◆ **Data to use**:
#####

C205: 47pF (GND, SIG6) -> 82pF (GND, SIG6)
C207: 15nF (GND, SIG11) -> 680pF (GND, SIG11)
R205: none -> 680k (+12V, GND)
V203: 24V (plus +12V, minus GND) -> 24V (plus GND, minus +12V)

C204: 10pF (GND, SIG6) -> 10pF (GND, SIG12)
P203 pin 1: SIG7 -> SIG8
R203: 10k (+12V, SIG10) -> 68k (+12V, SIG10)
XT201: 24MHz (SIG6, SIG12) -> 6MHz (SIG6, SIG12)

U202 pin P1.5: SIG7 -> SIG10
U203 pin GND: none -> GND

#####

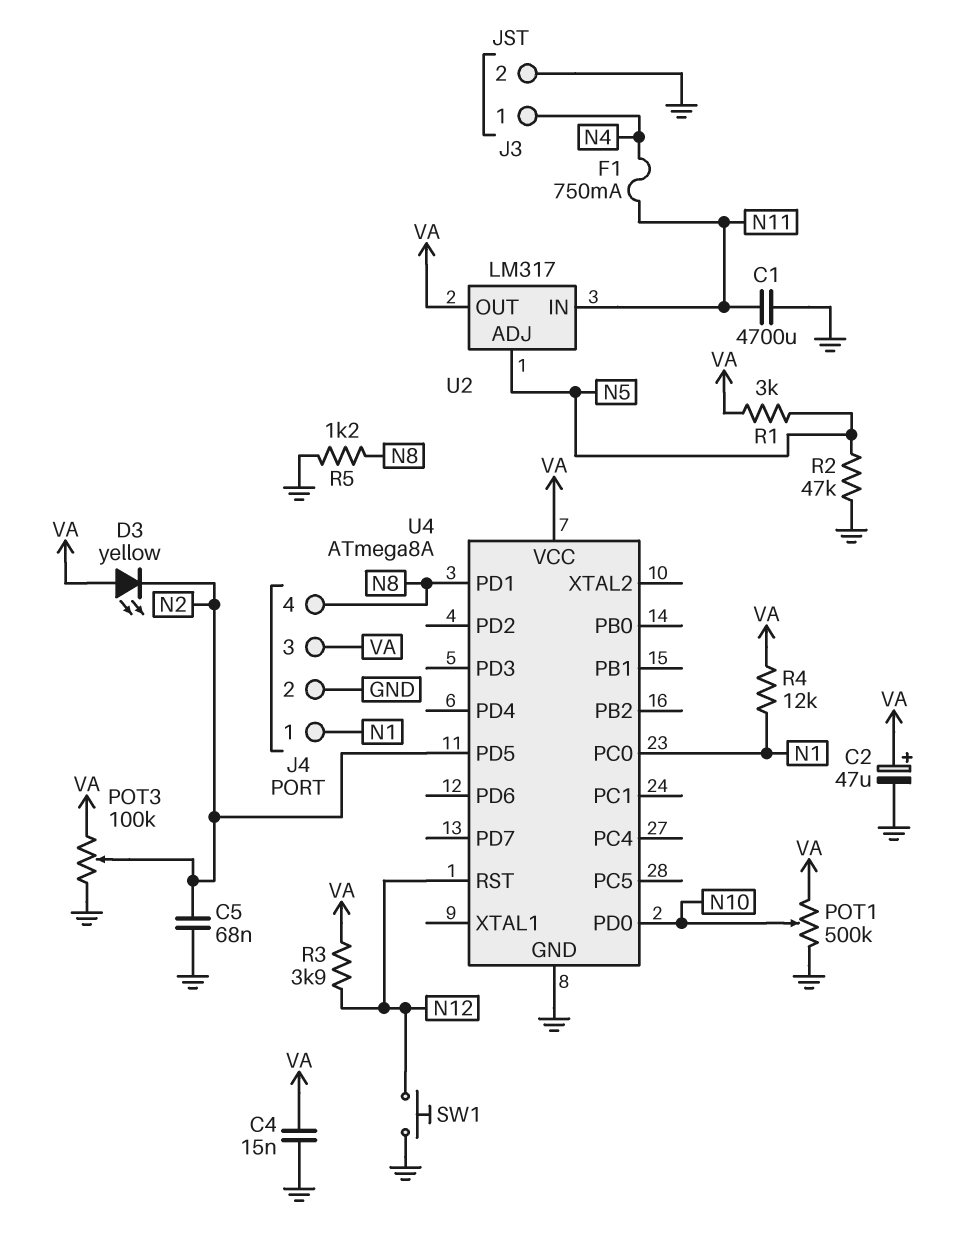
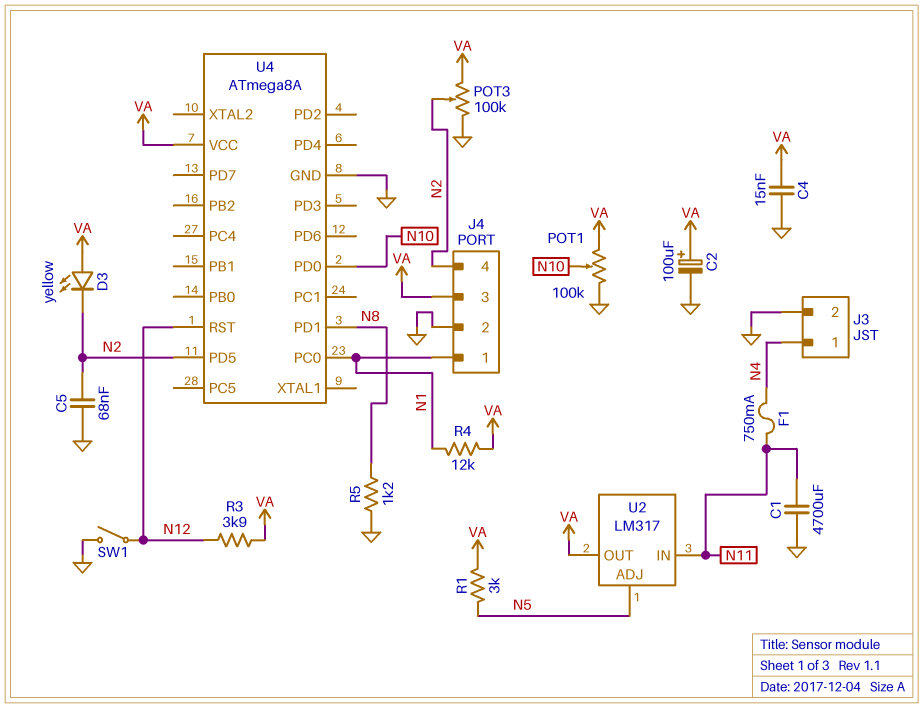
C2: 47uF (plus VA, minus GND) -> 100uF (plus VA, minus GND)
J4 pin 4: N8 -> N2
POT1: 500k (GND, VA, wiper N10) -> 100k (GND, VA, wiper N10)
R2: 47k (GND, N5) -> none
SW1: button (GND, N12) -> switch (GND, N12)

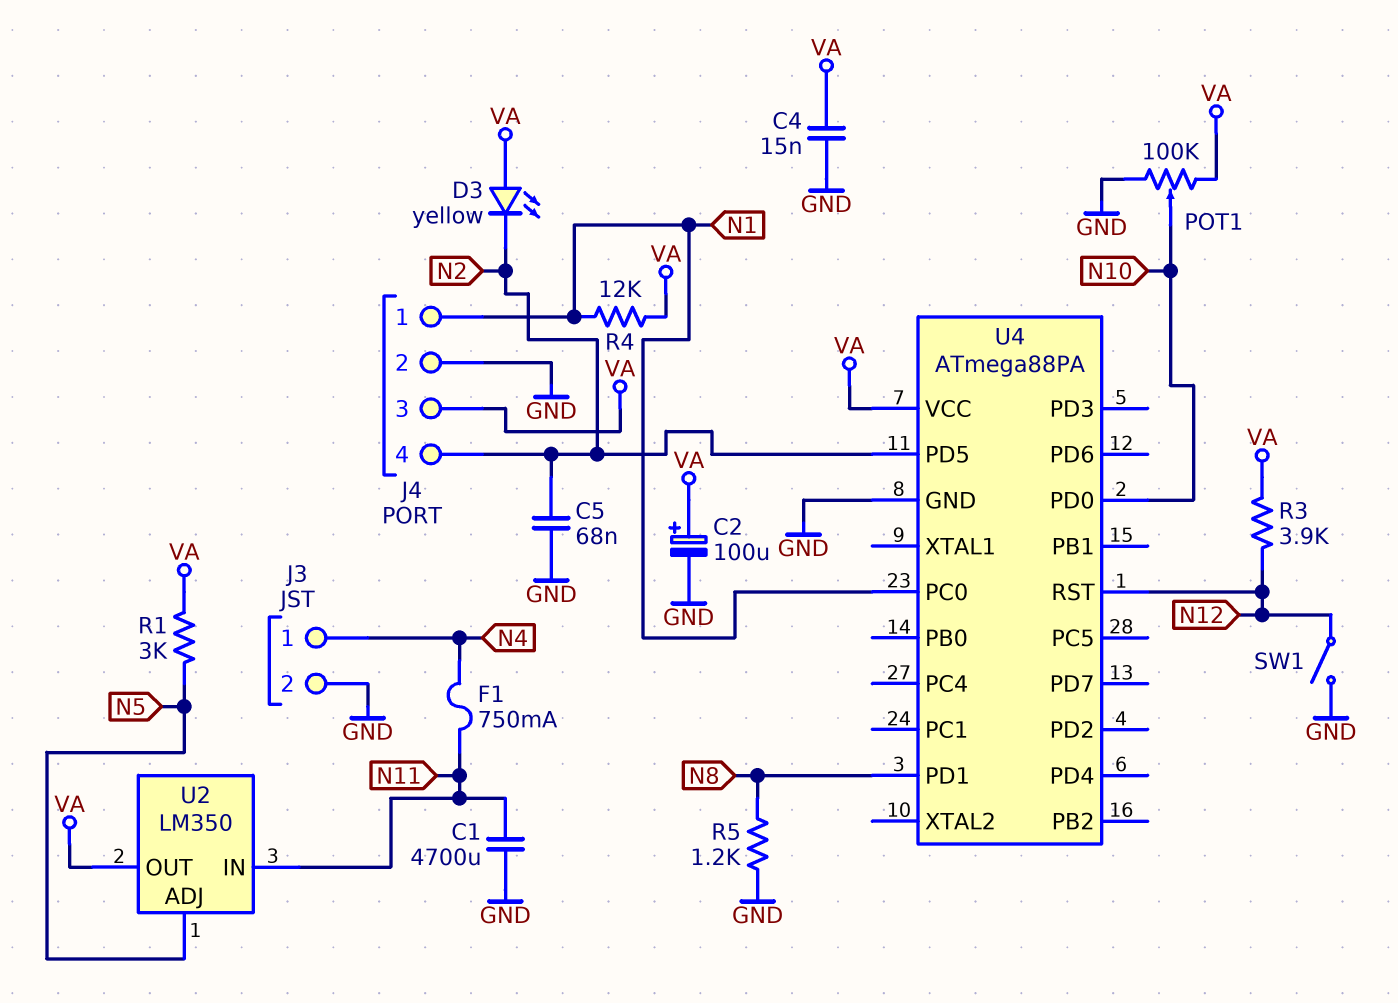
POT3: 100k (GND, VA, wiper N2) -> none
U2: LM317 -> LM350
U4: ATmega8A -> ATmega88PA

#####

◆ **What is being asked**:
Every line in the data that holds the string "none" should be copied.

◆ **Exercise result**:
R205: none -> 680k (+12V, GND)
U203 pin GND: none -> GND
R2: 47k (GND, N5) -> none
POT3: 100k (GND, VA, wiper N2) -> none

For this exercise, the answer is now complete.